Exercise requirements |
Without any of the pictures, print every record below exactly.

Object change listings

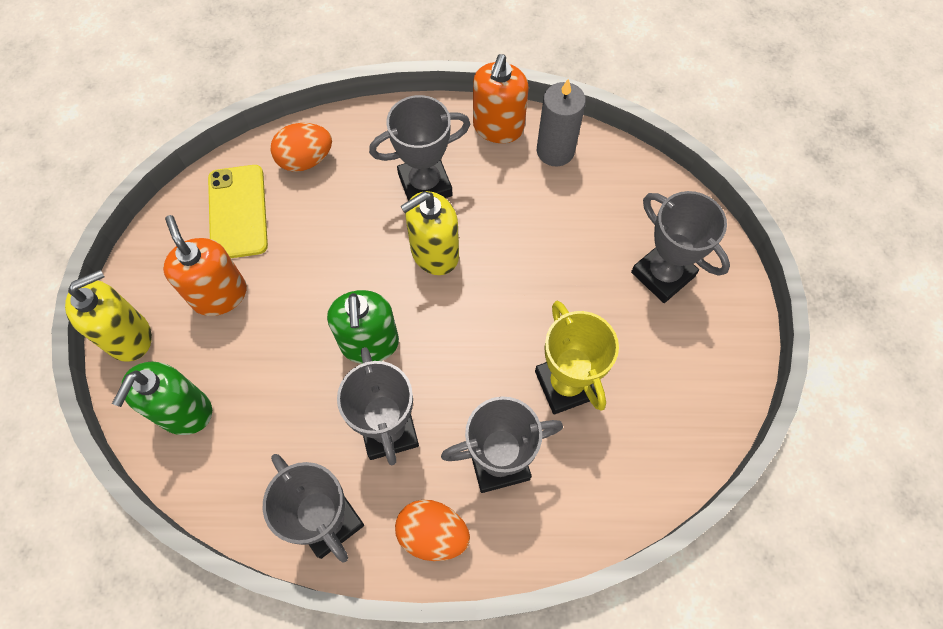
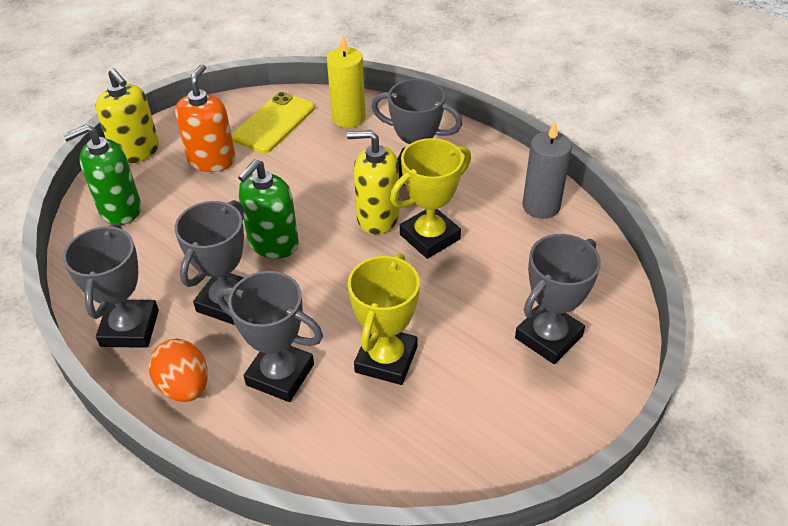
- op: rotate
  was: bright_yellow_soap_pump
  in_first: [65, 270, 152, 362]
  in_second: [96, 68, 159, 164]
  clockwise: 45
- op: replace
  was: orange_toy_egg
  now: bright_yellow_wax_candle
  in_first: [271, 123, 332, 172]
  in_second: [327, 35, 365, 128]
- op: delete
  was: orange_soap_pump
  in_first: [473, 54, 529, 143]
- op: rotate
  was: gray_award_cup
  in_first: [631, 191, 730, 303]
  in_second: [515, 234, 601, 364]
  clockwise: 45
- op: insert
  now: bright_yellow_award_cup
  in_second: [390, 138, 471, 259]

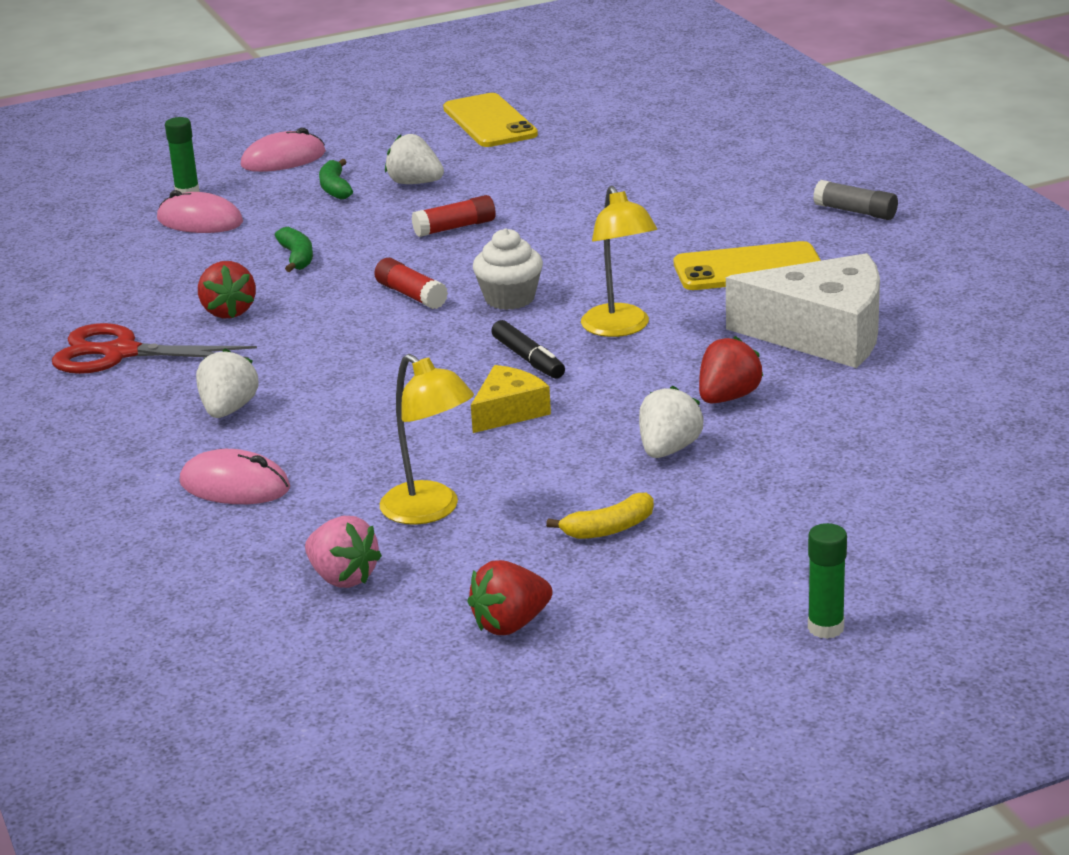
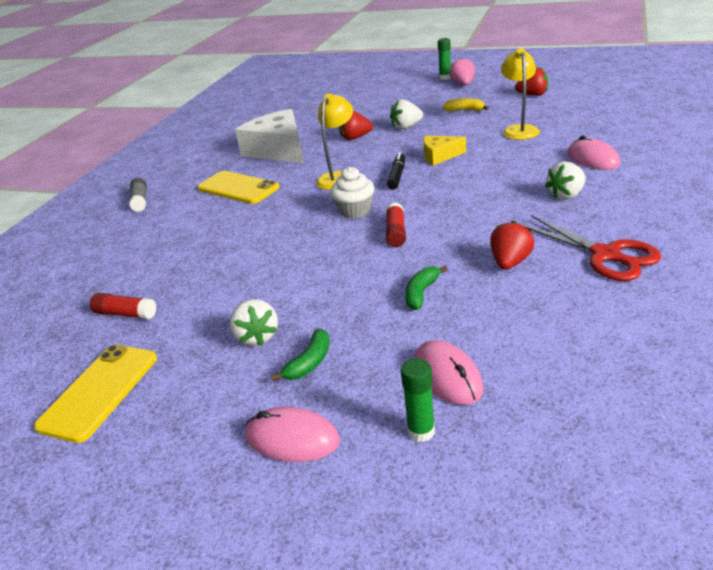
- op: move
  was: rose-pink_berry
  in_first: [305, 516, 382, 588]
  in_second: [449, 57, 475, 85]
- op: move
  was: red_glue
  in_first: [412, 195, 496, 237]
  in_second: [90, 293, 156, 319]

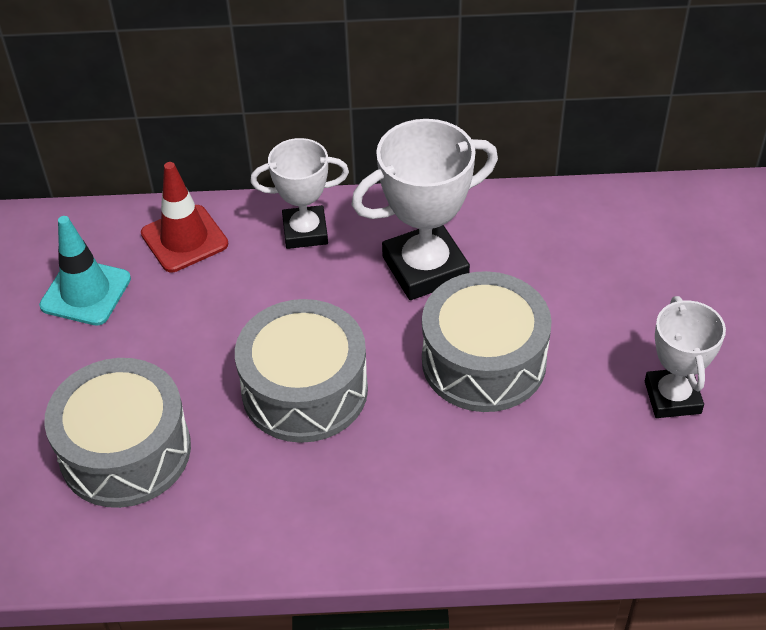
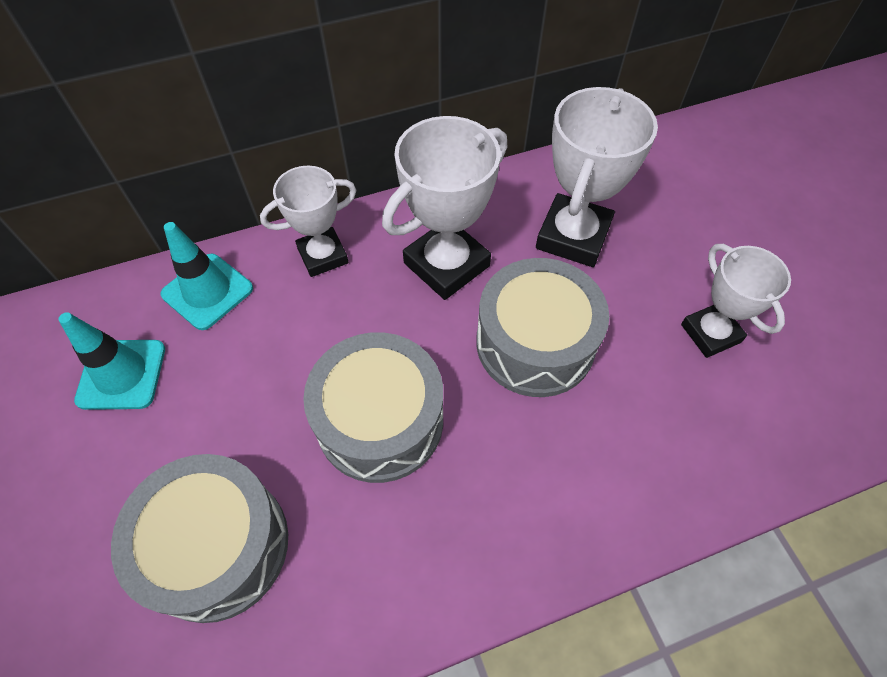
- op: recolor
  was: red_safety_cone
  now: turquoise_safety_cone
  in_first: [141, 162, 228, 272]
  in_second: [160, 222, 253, 330]
- op: insert
  now: white_award_cup
  in_second: [536, 87, 658, 267]

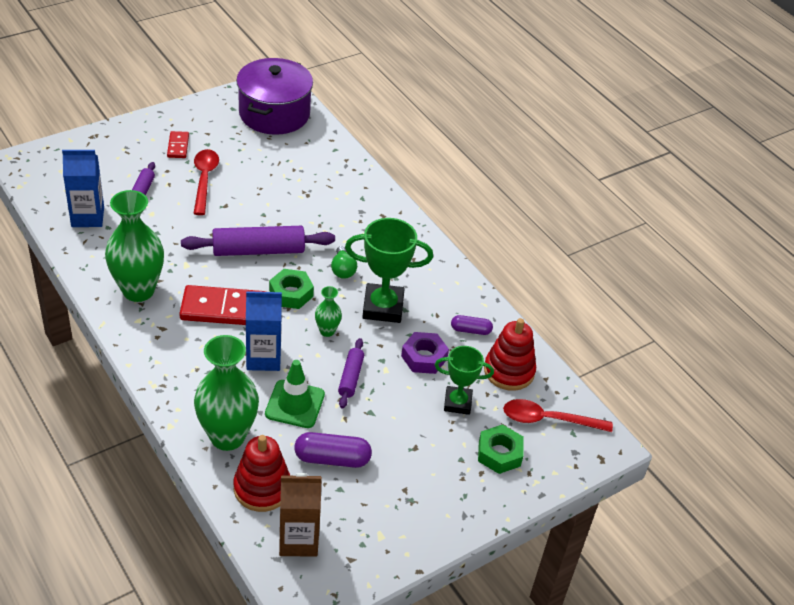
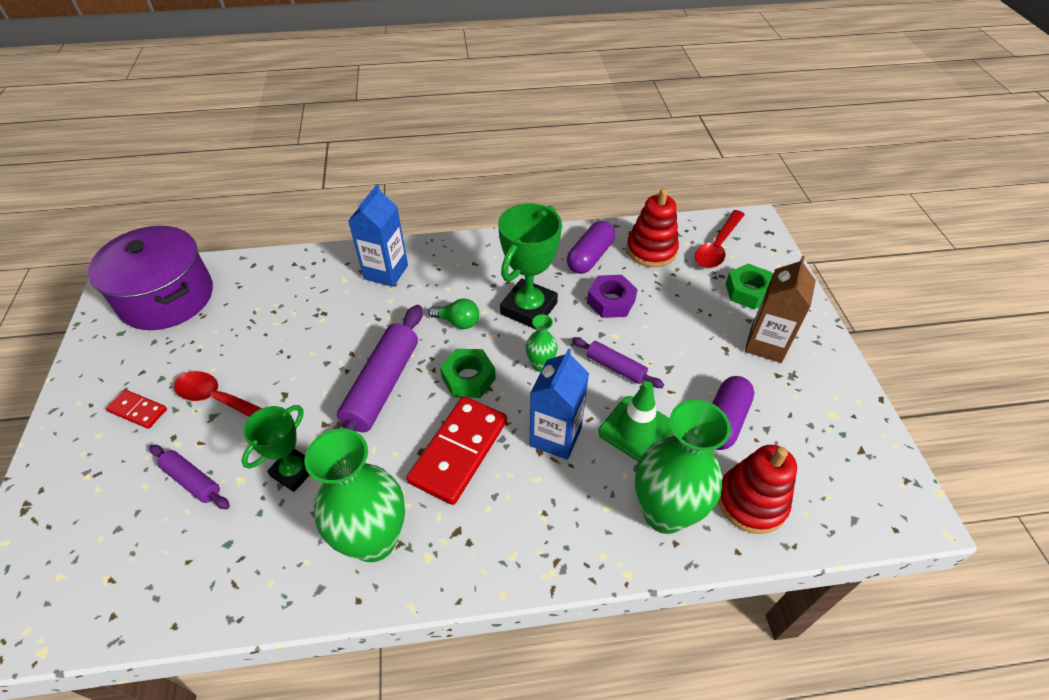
- op: move
  was: blue_milk_carton
  in_first: [62, 150, 104, 227]
  in_second: [348, 184, 408, 287]
- op: move
  was: brown_milk_carton
  in_first: [279, 473, 322, 557]
  in_second: [745, 256, 816, 363]
- op: move
  was: leaf-green_award_cup
  in_first: [435, 346, 494, 415]
  in_second: [242, 405, 310, 492]
- op: resize
  was: violet_pill_shape
  in_first: [451, 315, 493, 335]
  in_second: [567, 221, 615, 274]
  ratio: 1.64

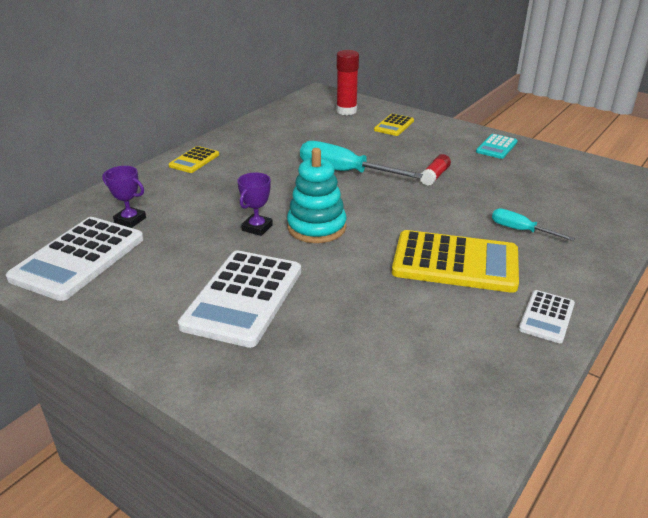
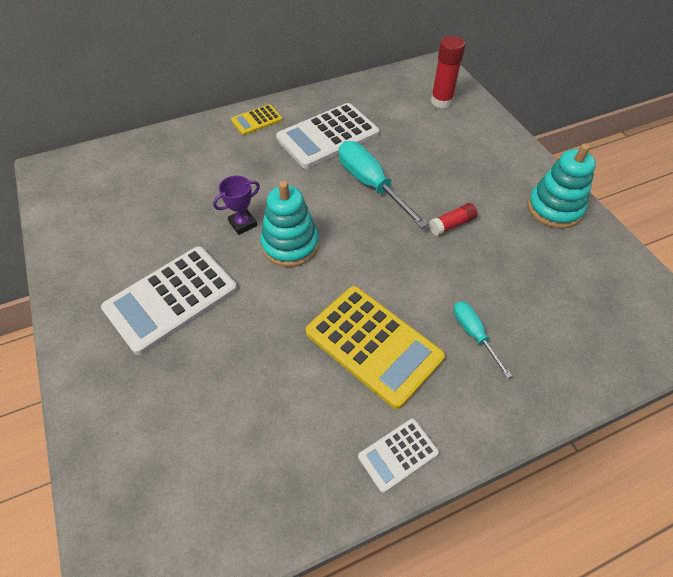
- op: move
  was: white_calculator
  in_first: [6, 217, 144, 301]
  in_second: [276, 103, 379, 169]
- op: delete
  was: violet_award_cup
  in_first: [102, 166, 146, 228]
- op: delete
  was: bright_yellow_calculator
  in_first: [374, 114, 414, 136]
- op: replace
  was: turquoise_calculator
  now: turquoise_stacking_toy
  in_first: [476, 134, 518, 159]
  in_second: [527, 143, 596, 229]

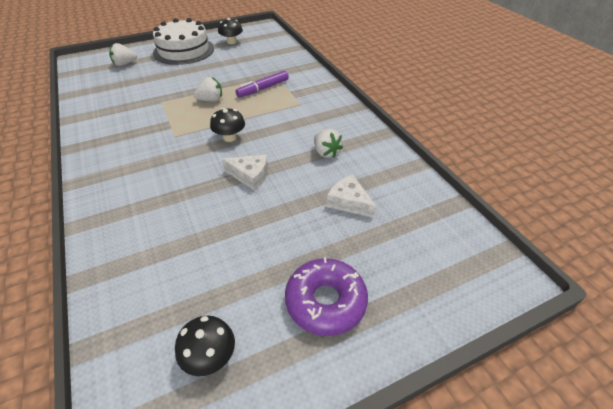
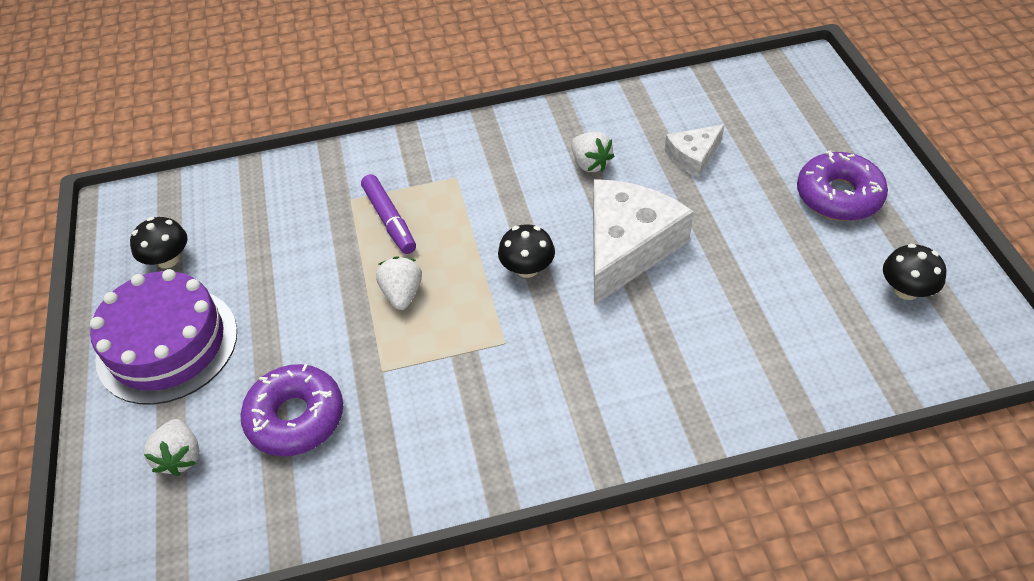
- op: recolor
  was: white_layer_cake
  now: violet_layer_cake
  in_first: [153, 18, 214, 65]
  in_second: [90, 269, 237, 405]
- op: resize
  was: white_cheese
  in_first: [222, 154, 268, 191]
  in_second: [593, 179, 694, 305]
  ratio: 1.93
- op: rotate
  was: white_berry
  in_first: [314, 129, 343, 158]
  in_second: [571, 132, 614, 172]
  clockwise: 75
- op: insert
  now: violet_donut
  in_second: [240, 364, 343, 456]

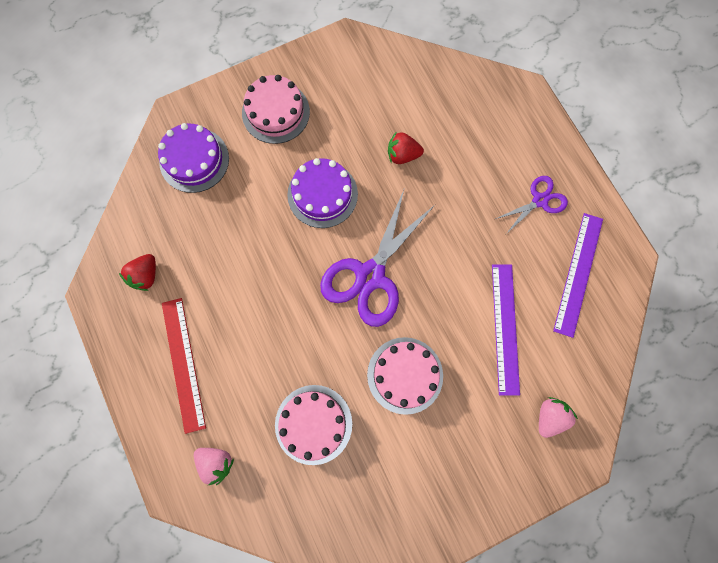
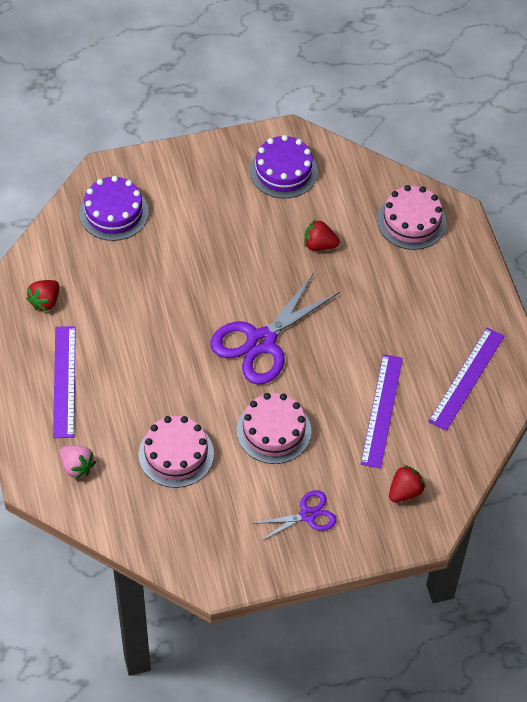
- op: recolor
  was: red_ruler
  now: violet_ruler
  in_first: [162, 298, 206, 434]
  in_second: [53, 326, 76, 438]
- op: move
  was: rose-pink_layer_cake
  in_first: [242, 75, 310, 144]
  in_second: [377, 185, 447, 250]
- op: move
  was: violet_layer_cake
  in_first: [287, 158, 358, 228]
  in_second: [250, 135, 318, 199]
- op: move
  was: violet_shears
  in_first: [496, 176, 568, 234]
  in_second: [253, 490, 337, 542]
- op: recolor
  was: rose-pink_berry
  now: red_berry
  in_first: [539, 397, 578, 438]
  in_second: [389, 465, 426, 502]

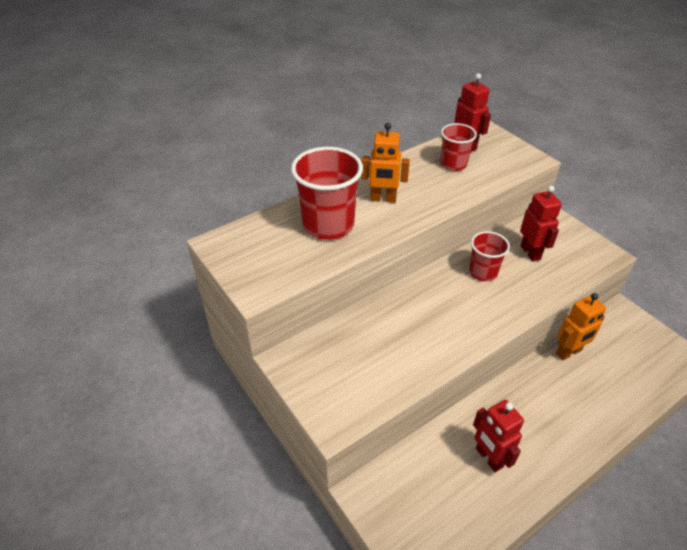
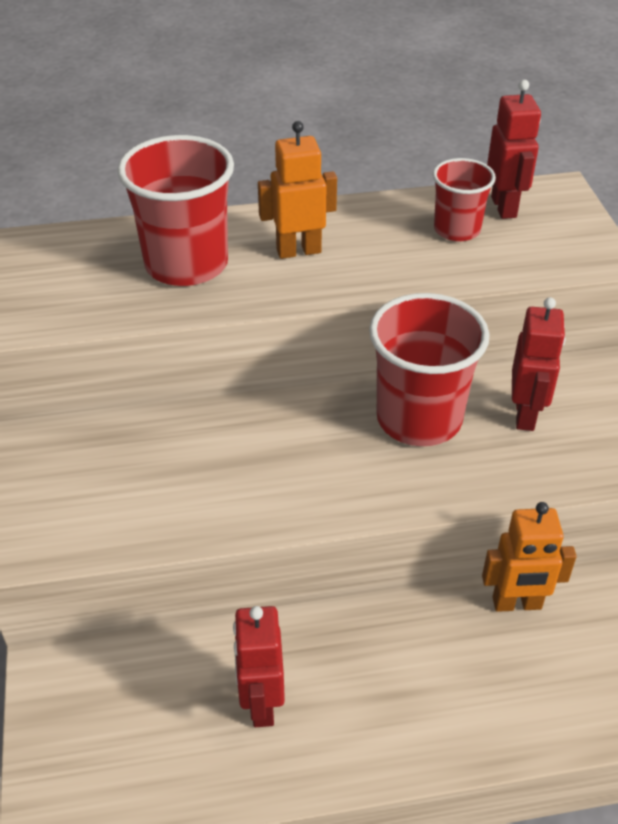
- op: rotate
  was: orange_robot
  in_first: [361, 123, 410, 203]
  in_second: [258, 121, 337, 259]
  clockwise: 135
- op: resize
  was: red_tumbler
  in_first: [469, 231, 510, 281]
  in_second: [369, 293, 490, 446]
  ratio: 1.71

Response to this exercise |
- op: rotate
  was: bright_yellow_soap_pump
  in_first: [65, 270, 152, 362]
  in_second: [96, 68, 159, 164]
  clockwise: 45
- op: replace
  was: orange_toy_egg
  now: bright_yellow_wax_candle
  in_first: [271, 123, 332, 172]
  in_second: [327, 35, 365, 128]
- op: delete
  was: orange_soap_pump
  in_first: [473, 54, 529, 143]
- op: rotate
  was: gray_award_cup
  in_first: [631, 191, 730, 303]
  in_second: [515, 234, 601, 364]
  clockwise: 45
- op: insert
  now: bright_yellow_award_cup
  in_second: [390, 138, 471, 259]

- op: move
  was: rose-pink_berry
  in_first: [305, 516, 382, 588]
  in_second: [449, 57, 475, 85]
- op: move
  was: red_glue
  in_first: [412, 195, 496, 237]
  in_second: [90, 293, 156, 319]

- op: recolor
  was: red_safety_cone
  now: turquoise_safety_cone
  in_first: [141, 162, 228, 272]
  in_second: [160, 222, 253, 330]
- op: insert
  now: white_award_cup
  in_second: [536, 87, 658, 267]

- op: move
  was: blue_milk_carton
  in_first: [62, 150, 104, 227]
  in_second: [348, 184, 408, 287]
- op: move
  was: brown_milk_carton
  in_first: [279, 473, 322, 557]
  in_second: [745, 256, 816, 363]
- op: move
  was: leaf-green_award_cup
  in_first: [435, 346, 494, 415]
  in_second: [242, 405, 310, 492]
- op: resize
  was: violet_pill_shape
  in_first: [451, 315, 493, 335]
  in_second: [567, 221, 615, 274]
  ratio: 1.64

- op: move
  was: white_calculator
  in_first: [6, 217, 144, 301]
  in_second: [276, 103, 379, 169]
- op: delete
  was: violet_award_cup
  in_first: [102, 166, 146, 228]
- op: delete
  was: bright_yellow_calculator
  in_first: [374, 114, 414, 136]
- op: replace
  was: turquoise_calculator
  now: turquoise_stacking_toy
  in_first: [476, 134, 518, 159]
  in_second: [527, 143, 596, 229]

- op: recolor
  was: white_layer_cake
  now: violet_layer_cake
  in_first: [153, 18, 214, 65]
  in_second: [90, 269, 237, 405]
- op: resize
  was: white_cheese
  in_first: [222, 154, 268, 191]
  in_second: [593, 179, 694, 305]
  ratio: 1.93
- op: rotate
  was: white_berry
  in_first: [314, 129, 343, 158]
  in_second: [571, 132, 614, 172]
  clockwise: 75
- op: insert
  now: violet_donut
  in_second: [240, 364, 343, 456]

- op: recolor
  was: red_ruler
  now: violet_ruler
  in_first: [162, 298, 206, 434]
  in_second: [53, 326, 76, 438]
- op: move
  was: rose-pink_layer_cake
  in_first: [242, 75, 310, 144]
  in_second: [377, 185, 447, 250]
- op: move
  was: violet_layer_cake
  in_first: [287, 158, 358, 228]
  in_second: [250, 135, 318, 199]
- op: move
  was: violet_shears
  in_first: [496, 176, 568, 234]
  in_second: [253, 490, 337, 542]
- op: recolor
  was: rose-pink_berry
  now: red_berry
  in_first: [539, 397, 578, 438]
  in_second: [389, 465, 426, 502]

- op: rotate
  was: orange_robot
  in_first: [361, 123, 410, 203]
  in_second: [258, 121, 337, 259]
  clockwise: 135
- op: resize
  was: red_tumbler
  in_first: [469, 231, 510, 281]
  in_second: [369, 293, 490, 446]
  ratio: 1.71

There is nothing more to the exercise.